*Provided data*
================

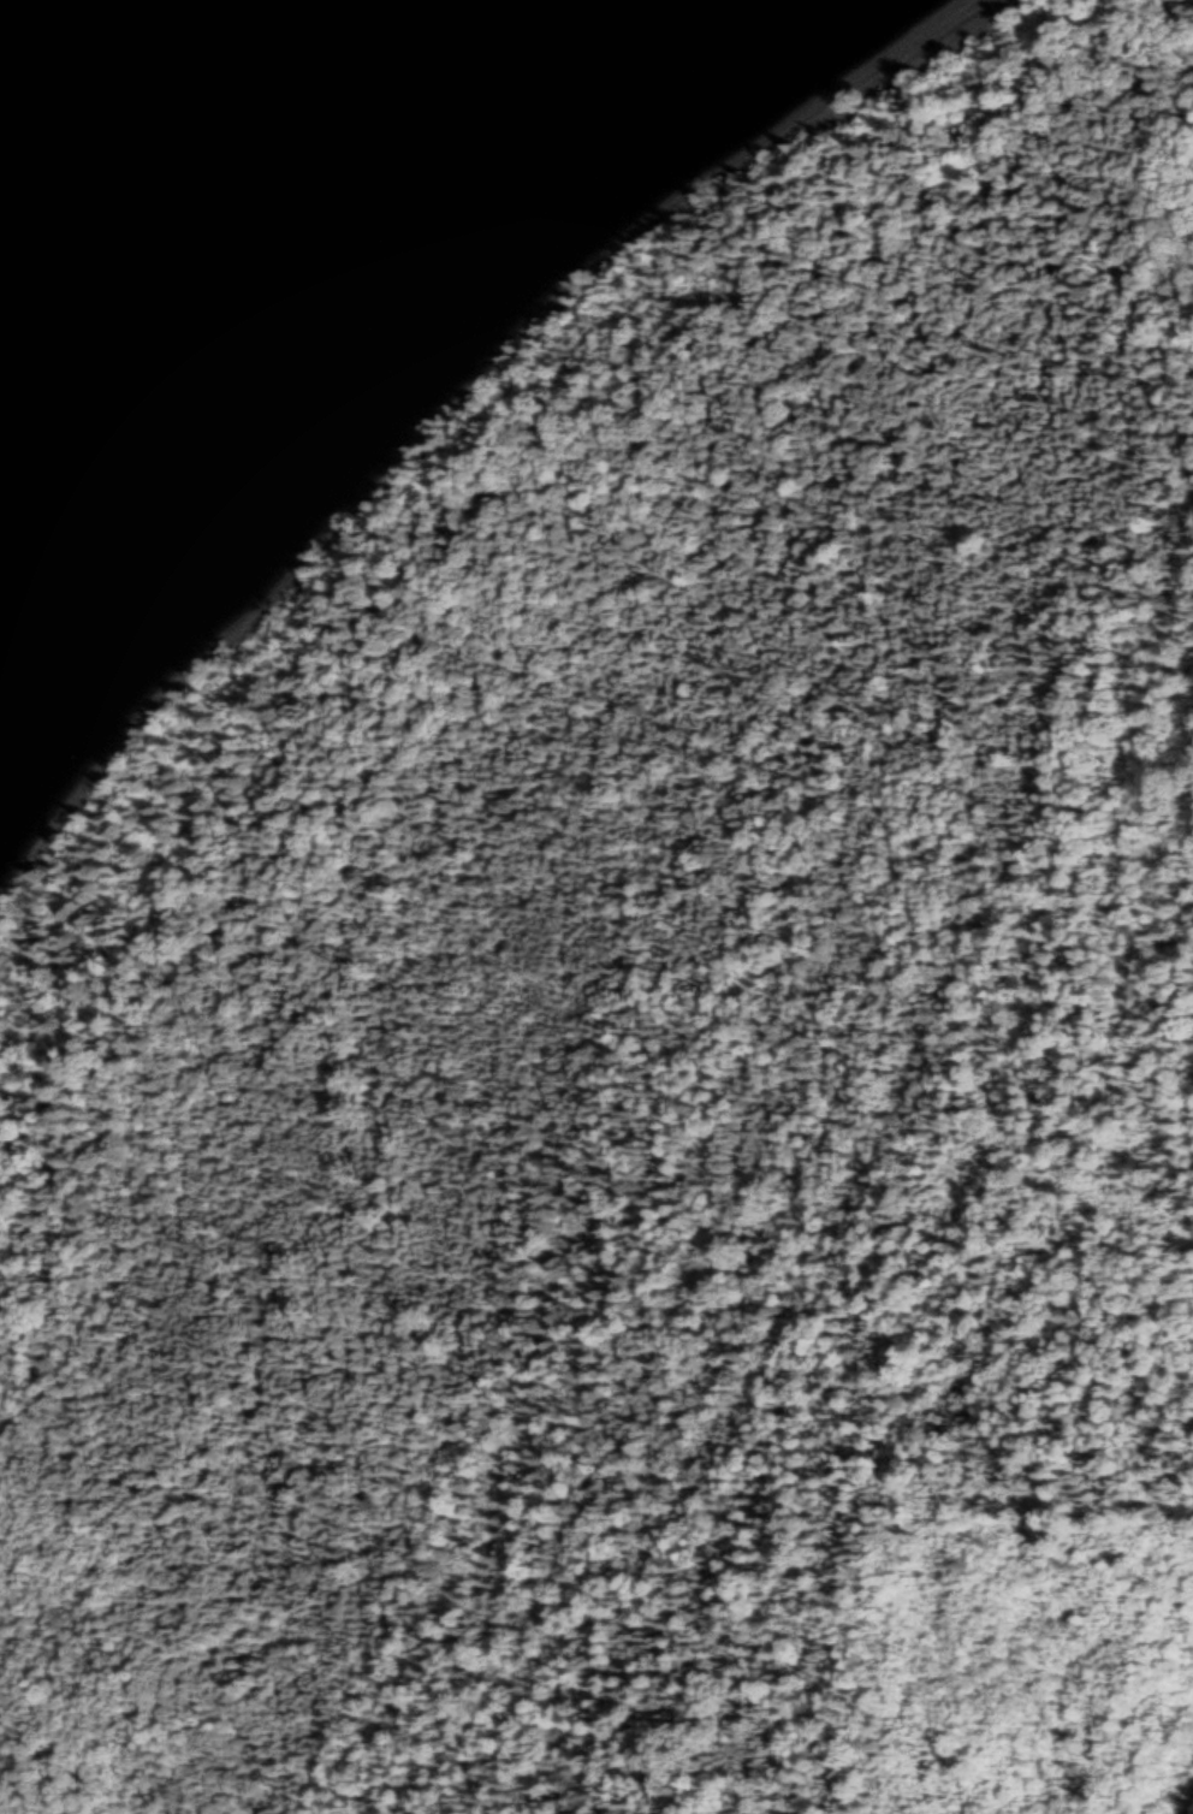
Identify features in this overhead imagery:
park: (655, 1025)
road: (1184, 1800)

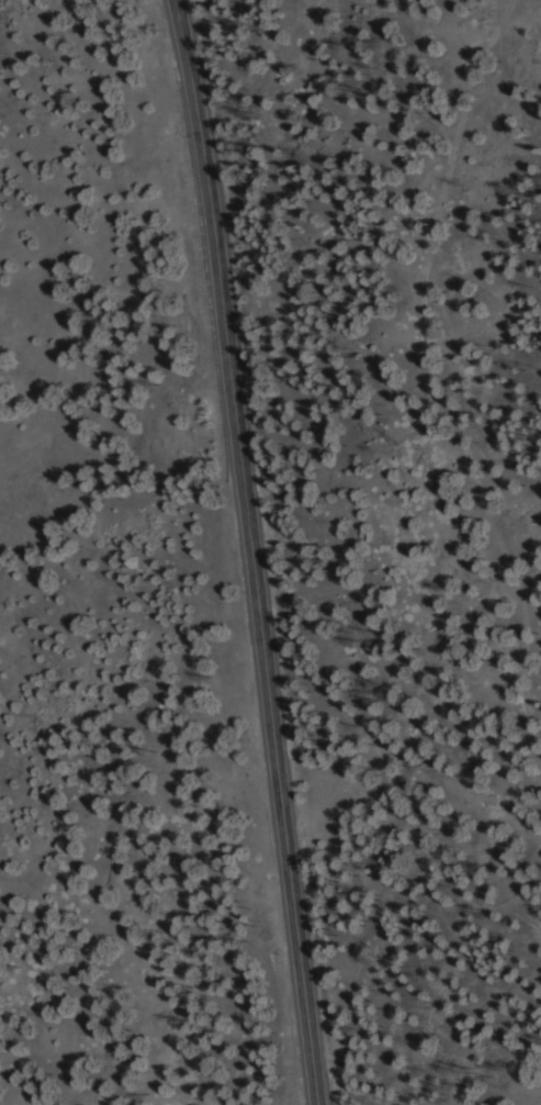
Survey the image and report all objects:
road: (251, 551)

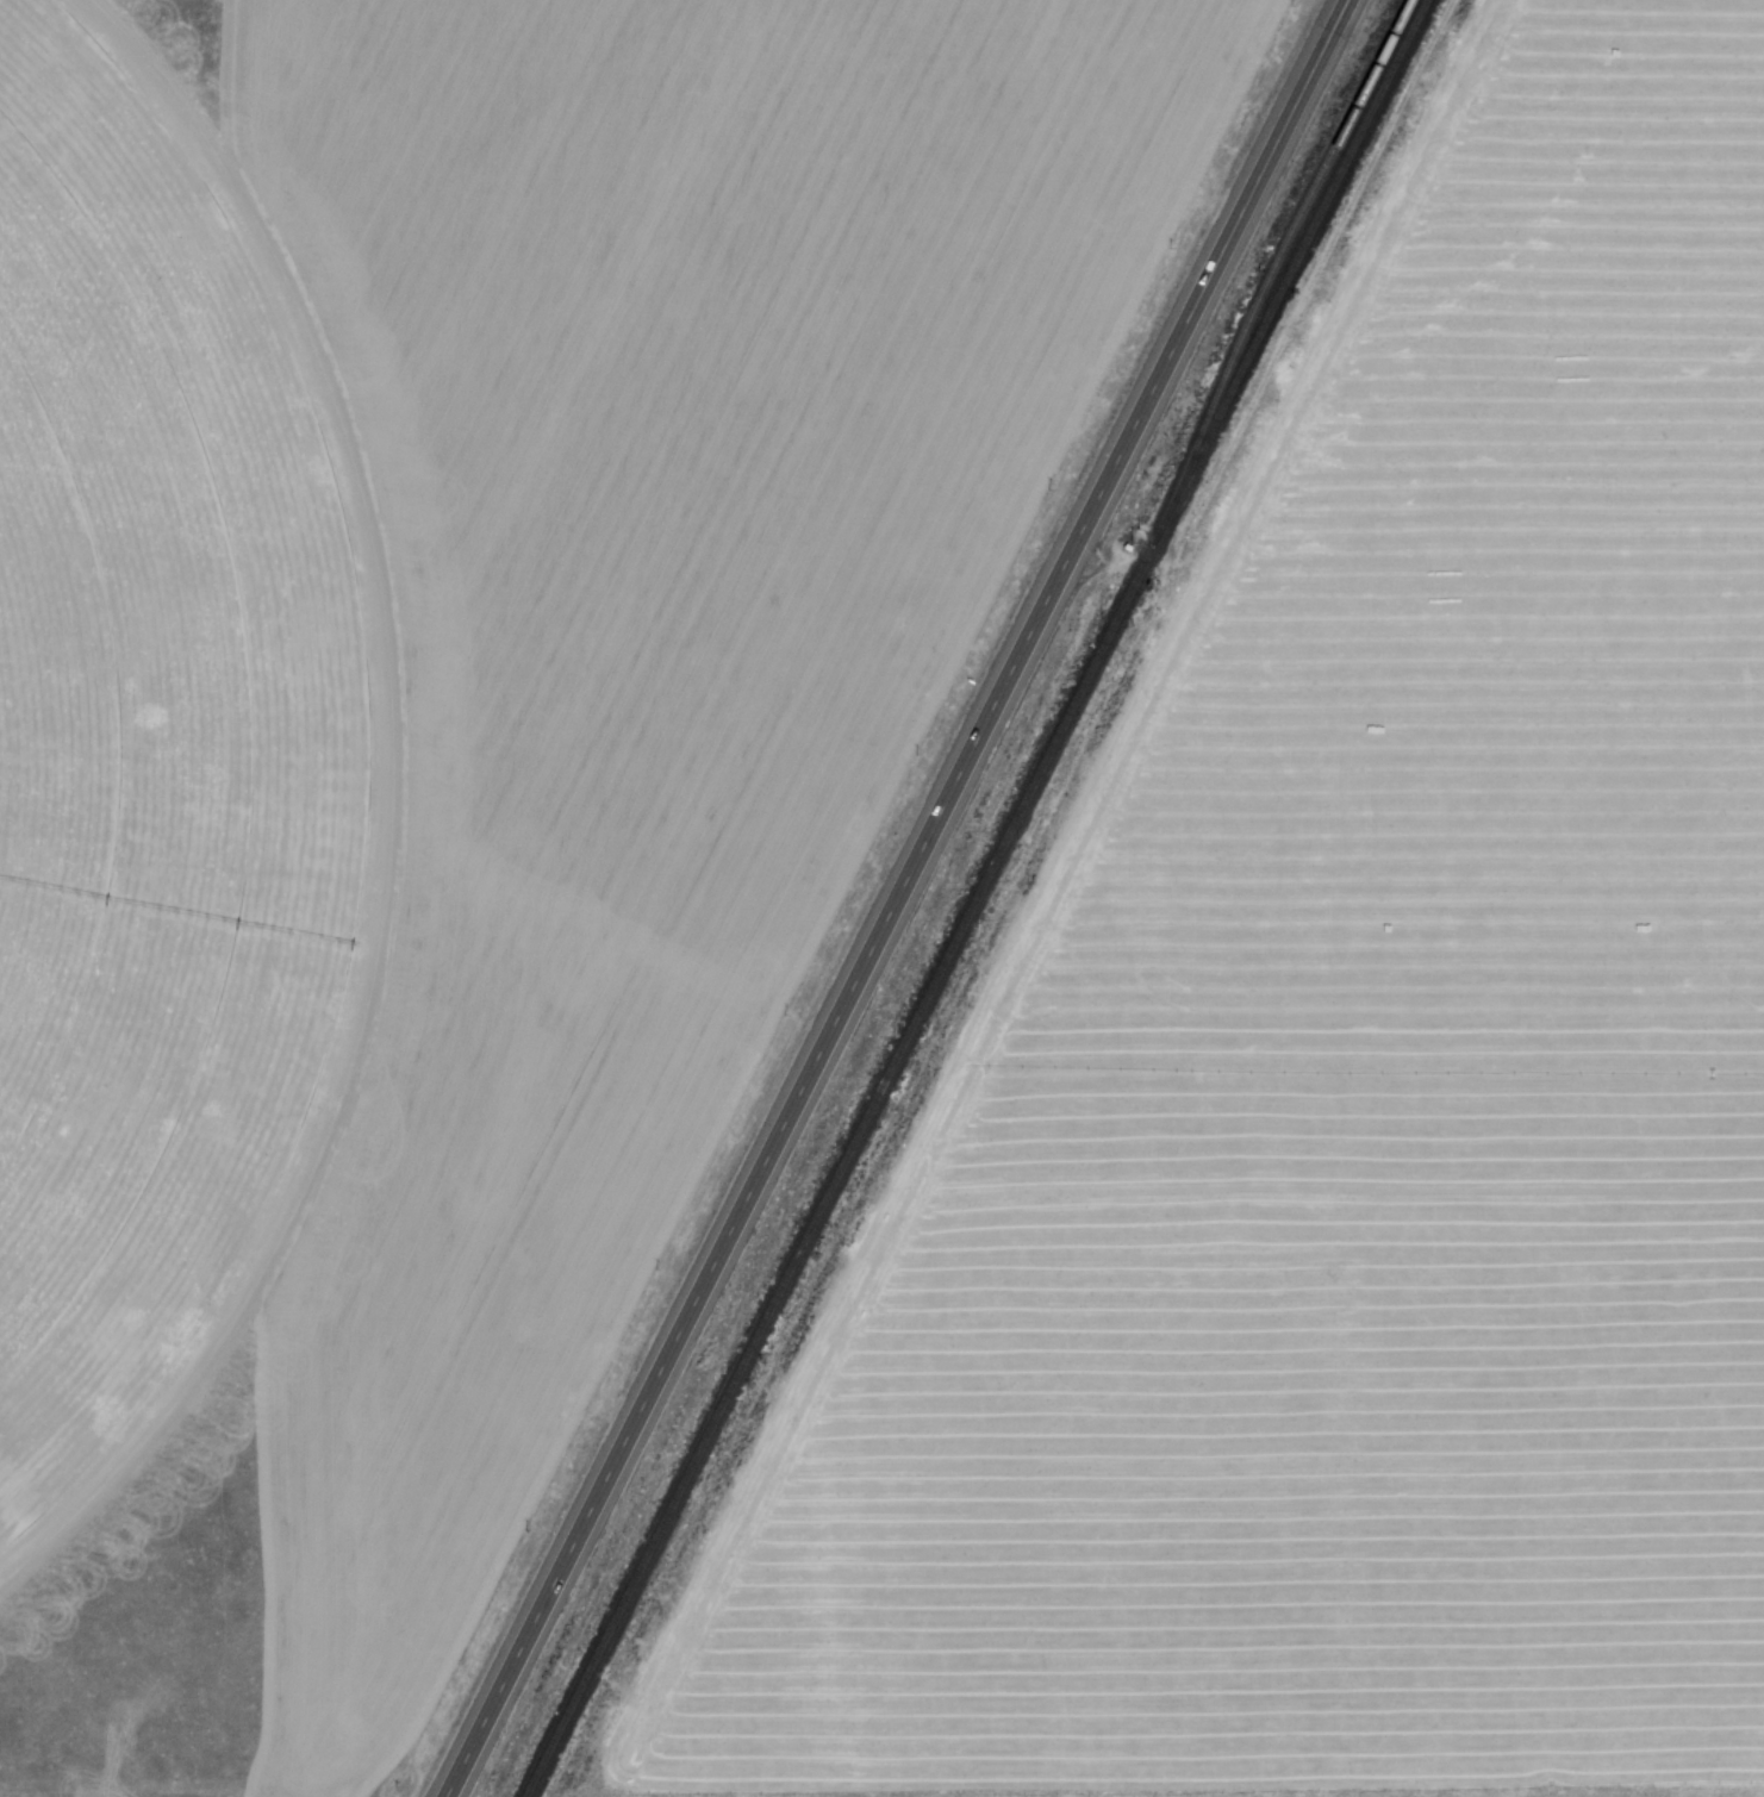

================

*Task directions*
Return the records above in their entirety, word for word, with the pictures removed.

*Exercise response*
Identify features in this overhead imagery:
park: (655, 1025)
road: (1184, 1800)

Survey the image and report all objects:
road: (251, 551)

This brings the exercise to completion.